◆ Task prompt:
Ignoring the pictures, copy the data exactly.

◆ ◆ ◆ ◆

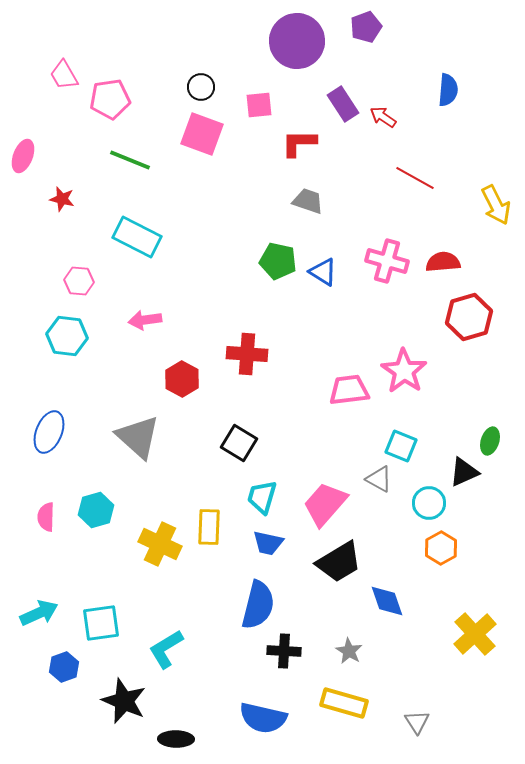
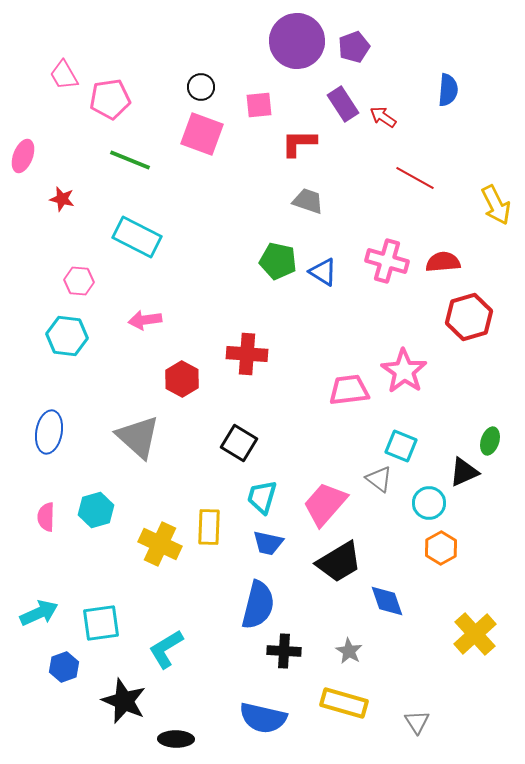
purple pentagon at (366, 27): moved 12 px left, 20 px down
blue ellipse at (49, 432): rotated 12 degrees counterclockwise
gray triangle at (379, 479): rotated 8 degrees clockwise
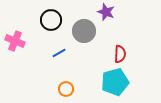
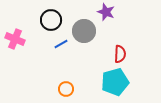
pink cross: moved 2 px up
blue line: moved 2 px right, 9 px up
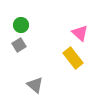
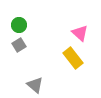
green circle: moved 2 px left
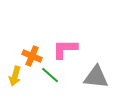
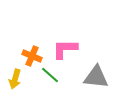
yellow arrow: moved 3 px down
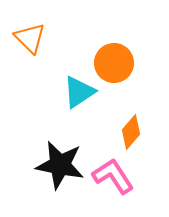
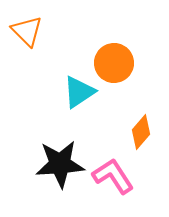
orange triangle: moved 3 px left, 7 px up
orange diamond: moved 10 px right
black star: moved 1 px up; rotated 15 degrees counterclockwise
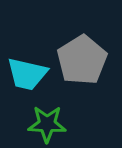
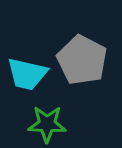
gray pentagon: rotated 12 degrees counterclockwise
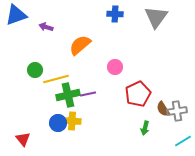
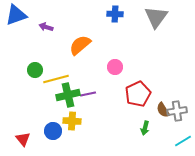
brown semicircle: moved 1 px down
blue circle: moved 5 px left, 8 px down
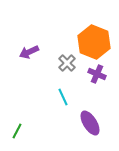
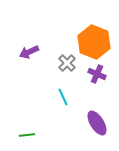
purple ellipse: moved 7 px right
green line: moved 10 px right, 4 px down; rotated 56 degrees clockwise
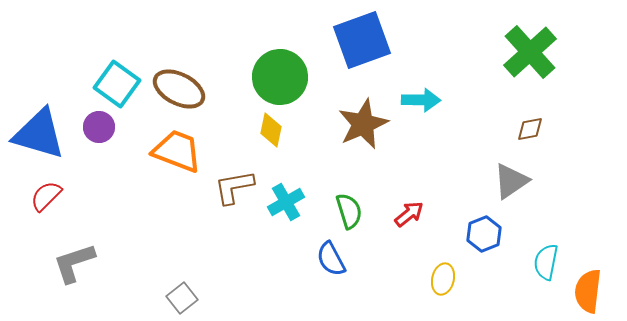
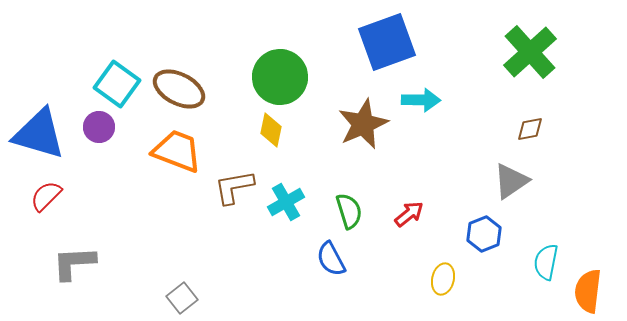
blue square: moved 25 px right, 2 px down
gray L-shape: rotated 15 degrees clockwise
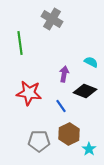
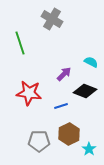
green line: rotated 10 degrees counterclockwise
purple arrow: rotated 35 degrees clockwise
blue line: rotated 72 degrees counterclockwise
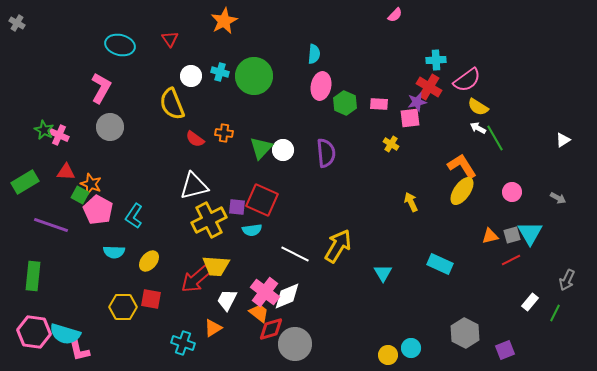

◆ ◆ ◆ ◆

◆ Reply to the task:
purple pentagon at (366, 27): moved 12 px left, 20 px down
blue ellipse at (49, 432): rotated 12 degrees counterclockwise
gray triangle at (379, 479): rotated 8 degrees clockwise
pink cross: moved 2 px up
blue line: moved 2 px right, 9 px up
green circle: moved 2 px left
yellow arrow: moved 3 px down
orange triangle: moved 3 px left, 7 px up
orange diamond: moved 10 px right
black star: moved 1 px up; rotated 15 degrees counterclockwise
gray pentagon: rotated 12 degrees counterclockwise
brown semicircle: moved 1 px down
blue circle: moved 5 px left, 8 px down
purple ellipse: moved 7 px right
green line: moved 10 px right, 4 px down; rotated 56 degrees clockwise
blue square: moved 25 px right, 2 px down
gray L-shape: rotated 15 degrees clockwise
green line: rotated 10 degrees counterclockwise
purple arrow: rotated 35 degrees clockwise
blue line: rotated 72 degrees counterclockwise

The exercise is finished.